'''

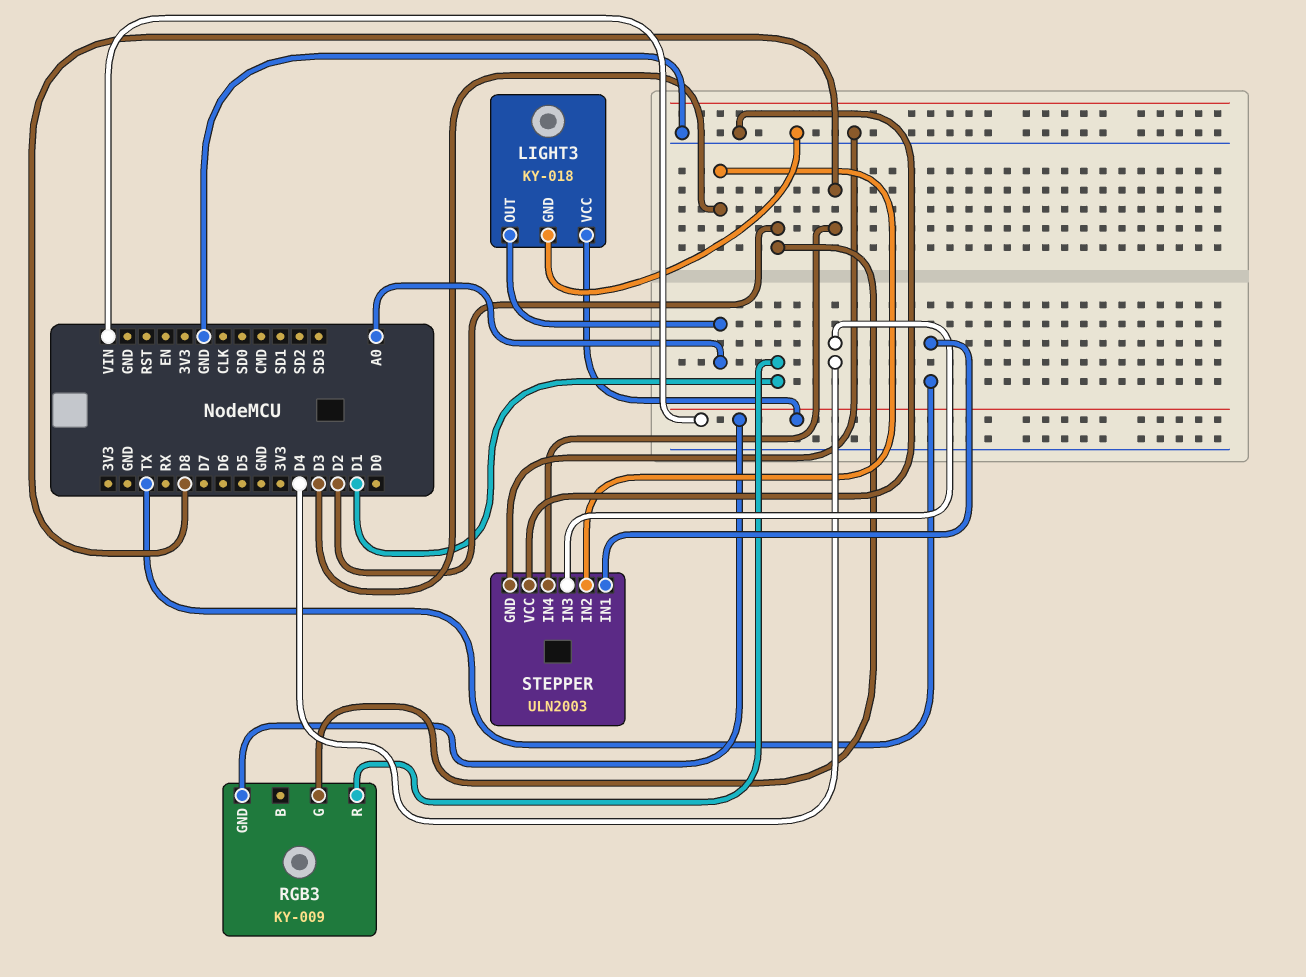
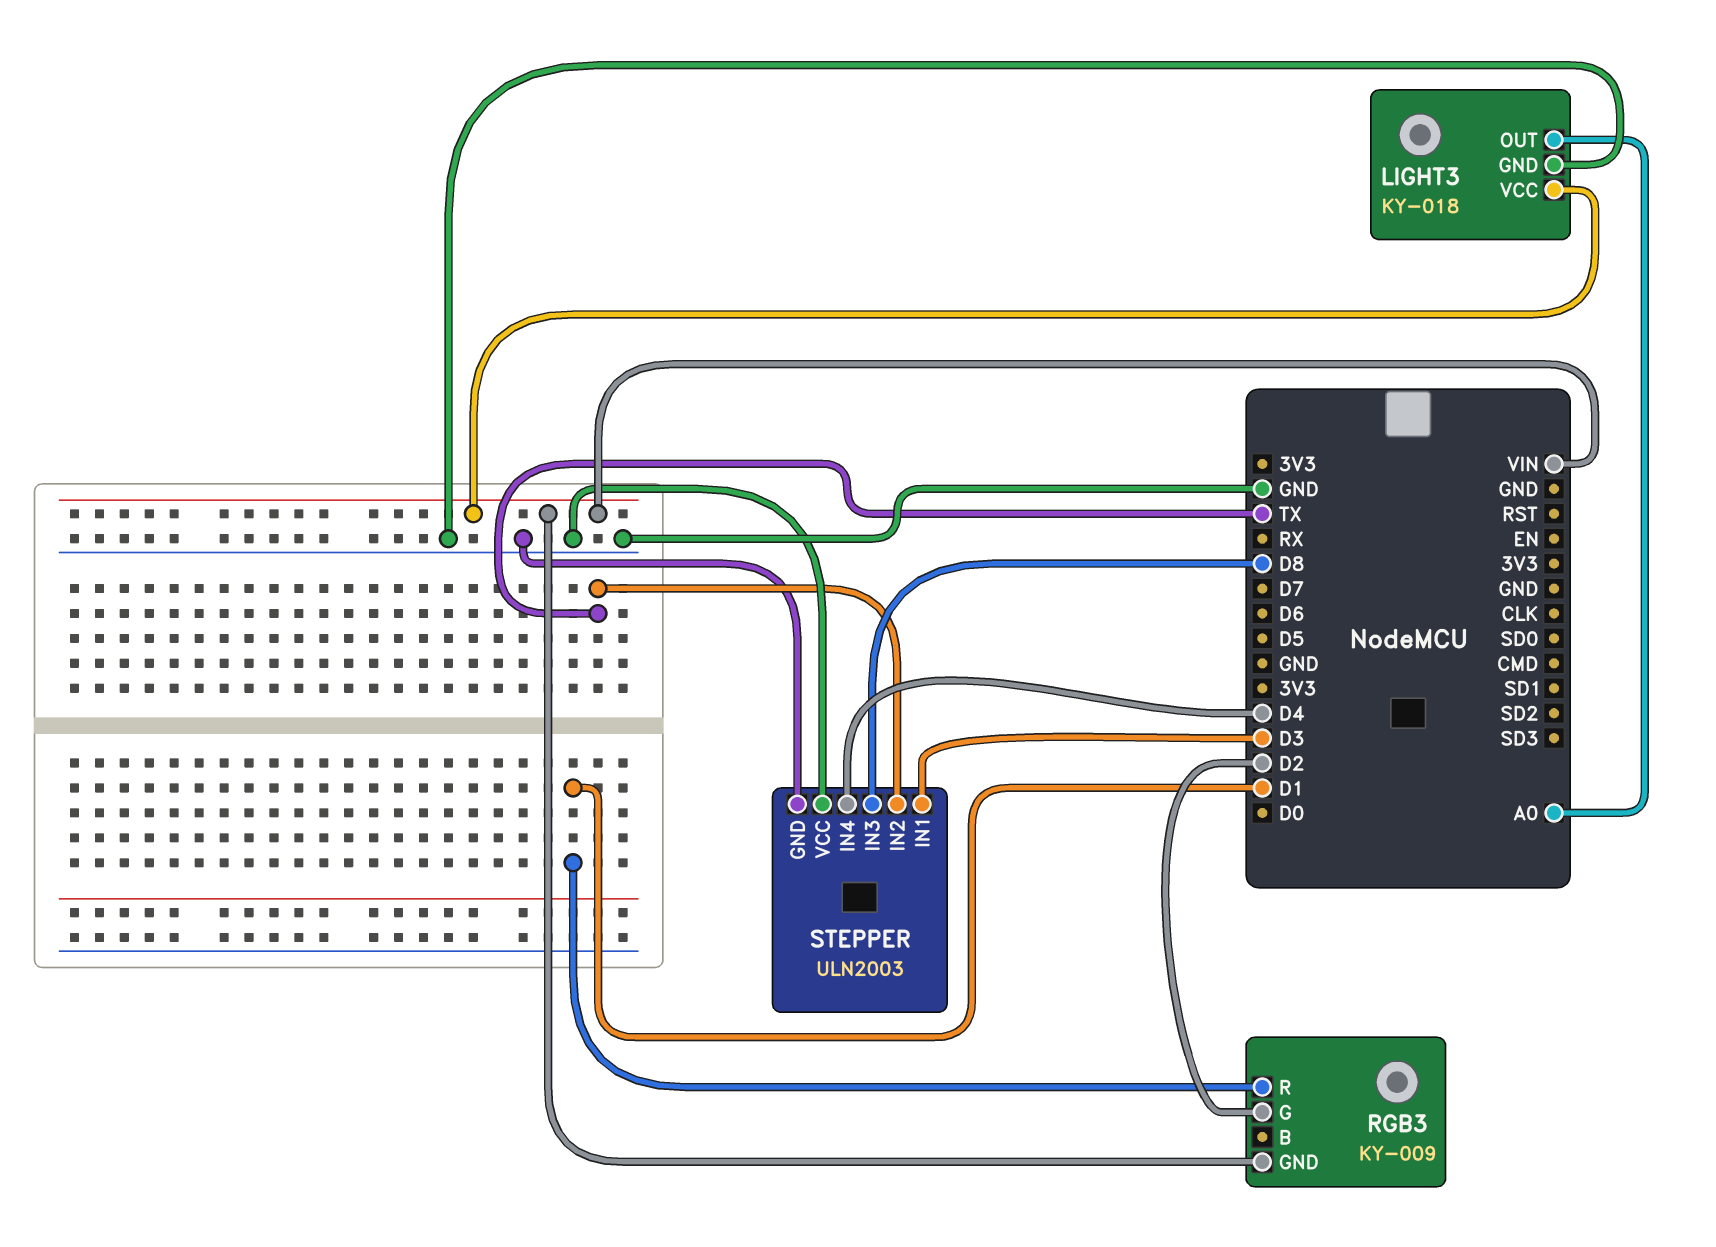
STEPPER pin IN1: TX -> D3
STEPPER pin IN2: D3 -> TX
STEPPER pin IN3: D4 -> D8
STEPPER pin IN4: D8 -> D4

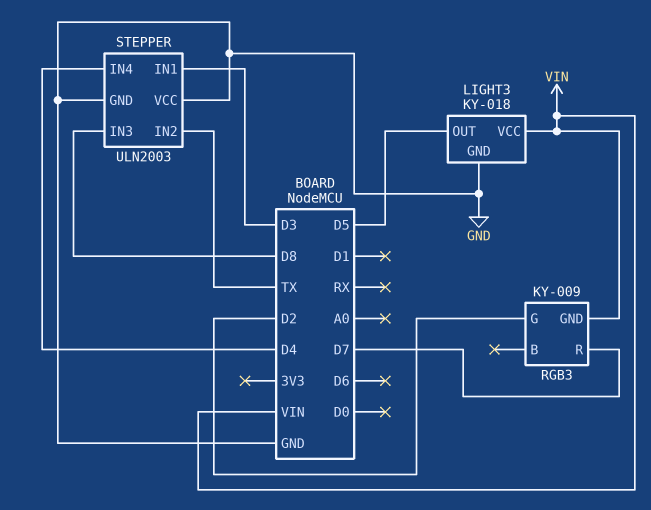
LIGHT3 pin OUT: A0 -> D5
RGB3 pin R: D1 -> D7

'''

Transcribe all of the listing precisely. The images stay out of it.

* _Response area_:
STEPPER pin IN1: TX -> D3
STEPPER pin IN2: D3 -> TX
STEPPER pin IN3: D4 -> D8
STEPPER pin IN4: D8 -> D4

LIGHT3 pin OUT: A0 -> D5
RGB3 pin R: D1 -> D7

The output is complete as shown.